◆ RECORDS
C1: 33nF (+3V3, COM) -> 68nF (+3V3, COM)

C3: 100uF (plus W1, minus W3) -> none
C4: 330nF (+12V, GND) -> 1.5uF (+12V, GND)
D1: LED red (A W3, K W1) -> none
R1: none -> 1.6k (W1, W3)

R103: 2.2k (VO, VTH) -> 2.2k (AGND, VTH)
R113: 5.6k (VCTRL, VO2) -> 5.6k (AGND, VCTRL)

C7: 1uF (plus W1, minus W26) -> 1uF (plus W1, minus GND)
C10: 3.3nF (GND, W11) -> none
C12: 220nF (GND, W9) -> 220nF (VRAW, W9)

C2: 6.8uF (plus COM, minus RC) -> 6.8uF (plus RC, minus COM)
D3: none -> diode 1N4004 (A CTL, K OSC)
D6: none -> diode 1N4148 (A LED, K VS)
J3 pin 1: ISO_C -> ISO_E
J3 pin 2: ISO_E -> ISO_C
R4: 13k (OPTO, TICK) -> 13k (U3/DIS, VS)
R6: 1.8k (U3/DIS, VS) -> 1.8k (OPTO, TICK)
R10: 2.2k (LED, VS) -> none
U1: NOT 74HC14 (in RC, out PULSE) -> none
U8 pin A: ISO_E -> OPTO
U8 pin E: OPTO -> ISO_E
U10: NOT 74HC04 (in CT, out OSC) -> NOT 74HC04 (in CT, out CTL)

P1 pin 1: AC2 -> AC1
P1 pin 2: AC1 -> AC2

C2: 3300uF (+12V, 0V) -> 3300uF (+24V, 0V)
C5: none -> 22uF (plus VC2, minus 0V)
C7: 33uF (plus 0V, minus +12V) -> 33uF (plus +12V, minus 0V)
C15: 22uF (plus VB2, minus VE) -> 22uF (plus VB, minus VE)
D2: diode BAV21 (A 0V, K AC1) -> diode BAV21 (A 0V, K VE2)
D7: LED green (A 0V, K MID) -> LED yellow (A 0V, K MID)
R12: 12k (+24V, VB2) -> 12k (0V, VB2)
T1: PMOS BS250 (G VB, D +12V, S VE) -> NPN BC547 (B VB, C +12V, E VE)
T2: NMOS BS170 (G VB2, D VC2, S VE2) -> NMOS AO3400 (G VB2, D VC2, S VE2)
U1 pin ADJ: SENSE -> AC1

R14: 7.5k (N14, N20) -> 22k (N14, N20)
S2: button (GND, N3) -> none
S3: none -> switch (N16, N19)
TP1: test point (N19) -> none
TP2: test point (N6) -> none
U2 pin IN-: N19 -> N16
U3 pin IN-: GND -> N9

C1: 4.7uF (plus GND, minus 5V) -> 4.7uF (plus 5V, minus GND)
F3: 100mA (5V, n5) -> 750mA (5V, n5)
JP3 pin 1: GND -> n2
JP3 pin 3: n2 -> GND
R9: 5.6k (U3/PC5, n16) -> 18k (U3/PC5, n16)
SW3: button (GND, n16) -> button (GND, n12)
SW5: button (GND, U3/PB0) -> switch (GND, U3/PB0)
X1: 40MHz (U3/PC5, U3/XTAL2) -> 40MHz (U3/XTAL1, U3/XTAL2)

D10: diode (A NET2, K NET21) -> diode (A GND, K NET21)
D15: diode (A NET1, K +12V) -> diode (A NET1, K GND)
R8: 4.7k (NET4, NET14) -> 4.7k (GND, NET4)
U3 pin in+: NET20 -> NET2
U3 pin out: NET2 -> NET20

◆ PROMPT
Your reply should hold every line from the data that contains "point", copied in full.

◆ ANSWER SPACE
TP1: test point (N19) -> none
TP2: test point (N6) -> none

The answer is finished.